**Your instructions**
The listing below should be reproduced precisely, except for its images.
★ ★ ★ ★ ★
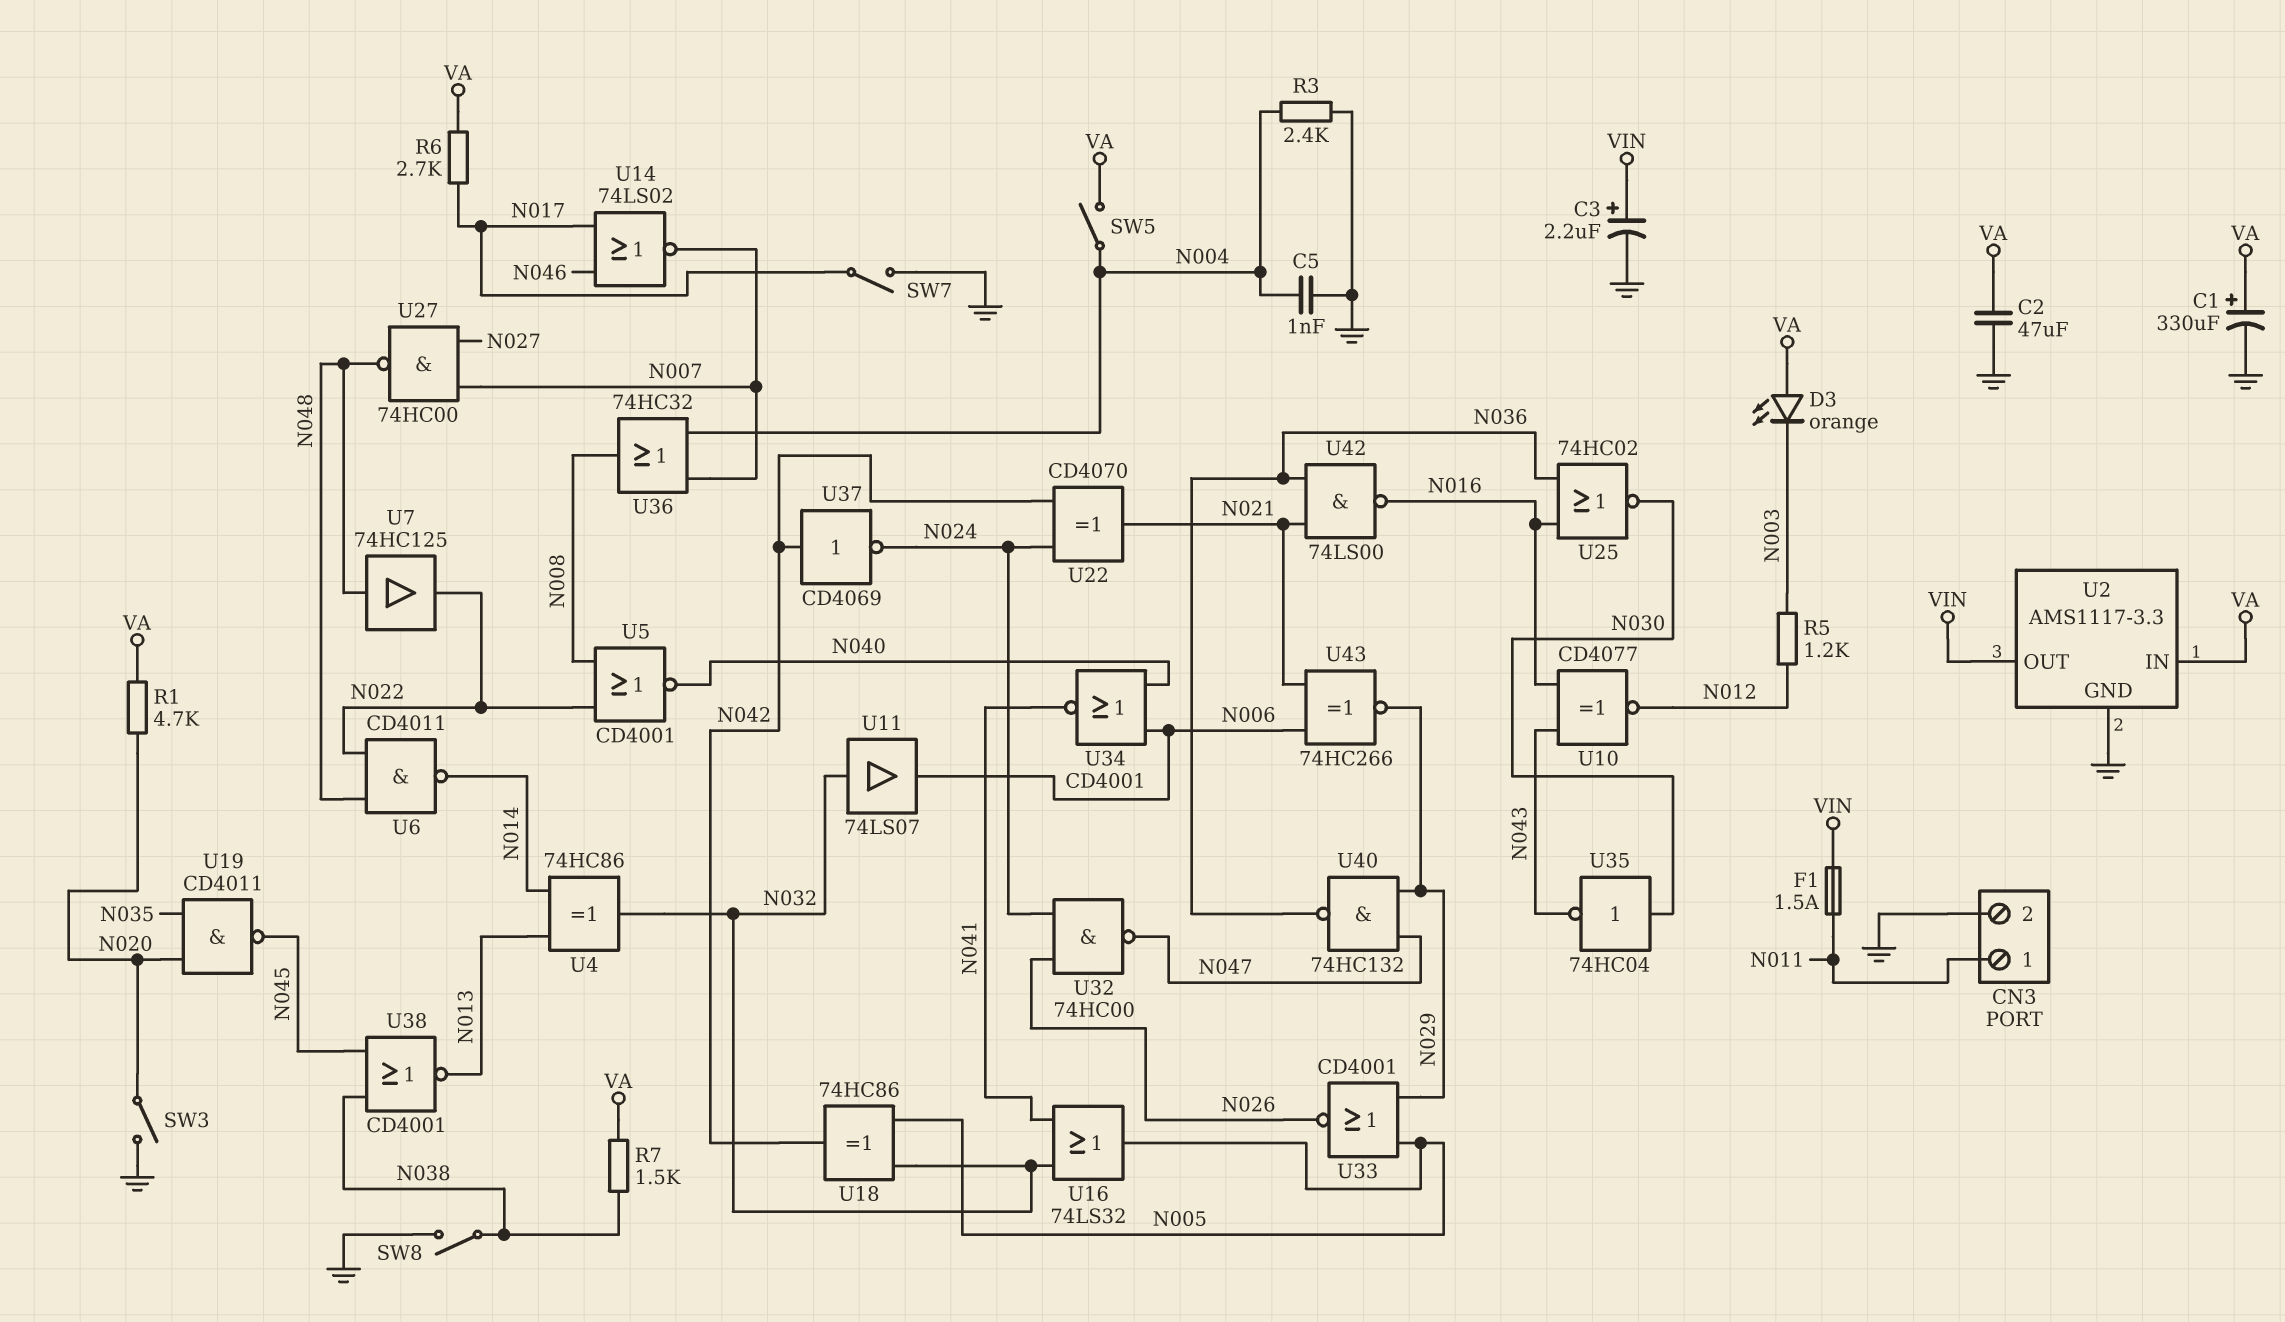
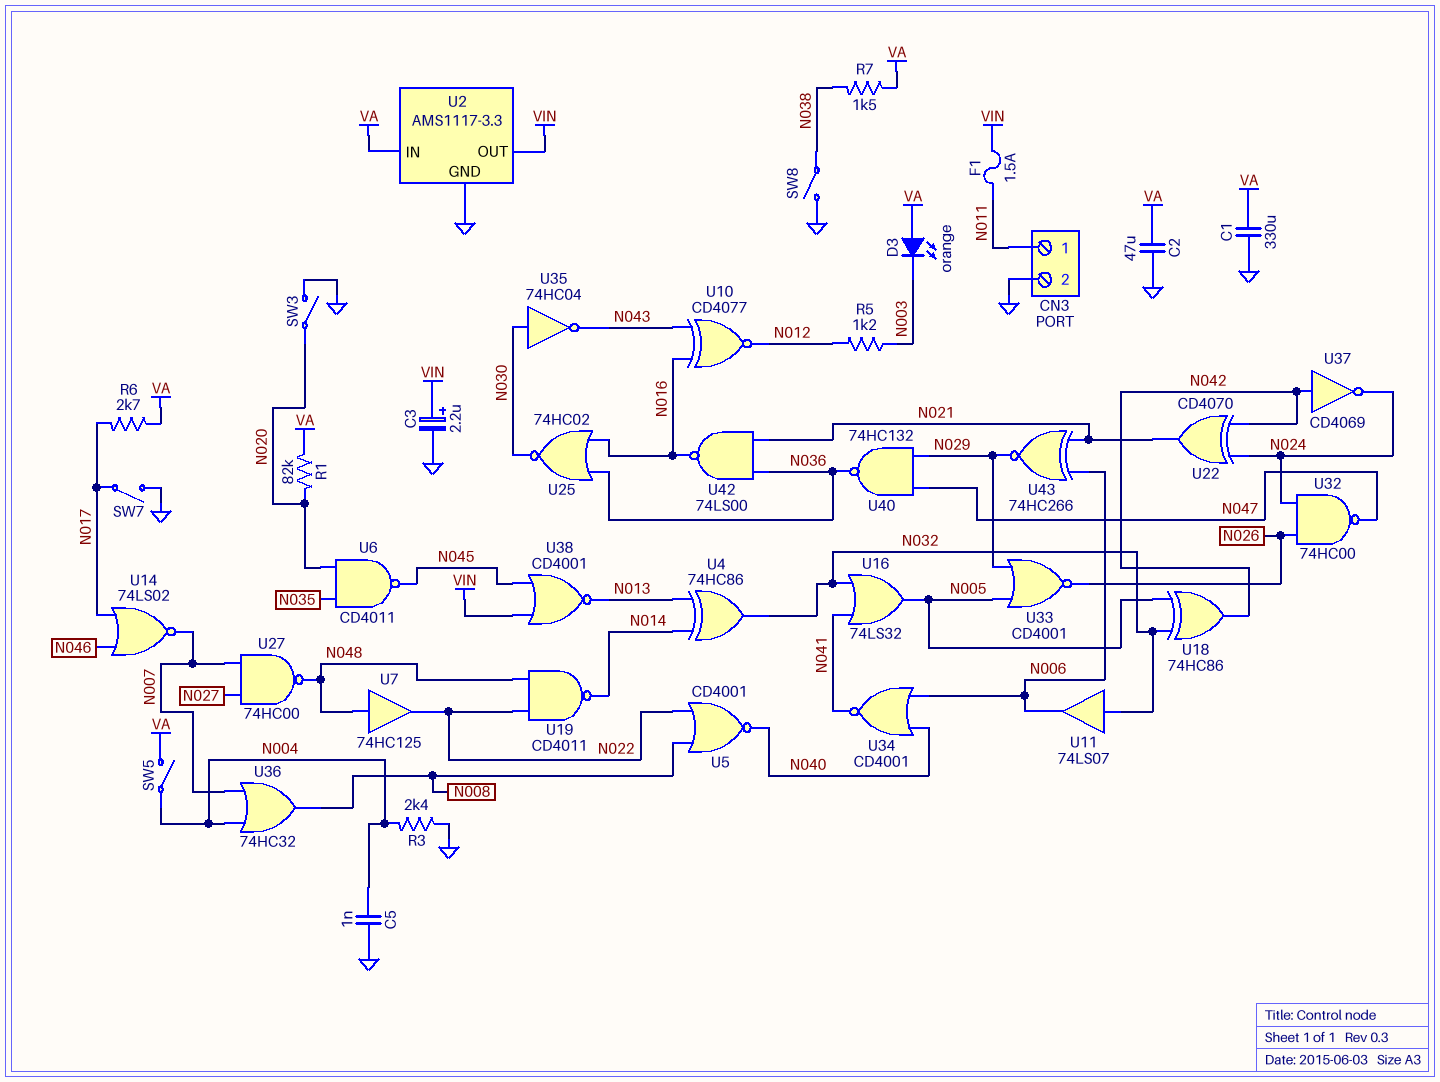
C1: 330uF (plus VA, minus GND) -> 330uF (GND, VA)
R1: 4.7k (N020, VA) -> 82k (N020, VA)
U6: NAND CD4011 (in N022, in N048, out N014) -> NAND CD4011 (in N020, in N035, out N045)
U19: NAND CD4011 (in N020, in N035, out N045) -> NAND CD4011 (in N022, in N048, out N014)
U38: NOR CD4001 (in N038, in N045, out N013) -> NOR CD4001 (in N045, in VIN, out N013)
★ ★ ★ ★ ★
**Solution for this task**
C1: 330uF (plus VA, minus GND) -> 330uF (GND, VA)
R1: 4.7k (N020, VA) -> 82k (N020, VA)
U6: NAND CD4011 (in N022, in N048, out N014) -> NAND CD4011 (in N020, in N035, out N045)
U19: NAND CD4011 (in N020, in N035, out N045) -> NAND CD4011 (in N022, in N048, out N014)
U38: NOR CD4001 (in N038, in N045, out N013) -> NOR CD4001 (in N045, in VIN, out N013)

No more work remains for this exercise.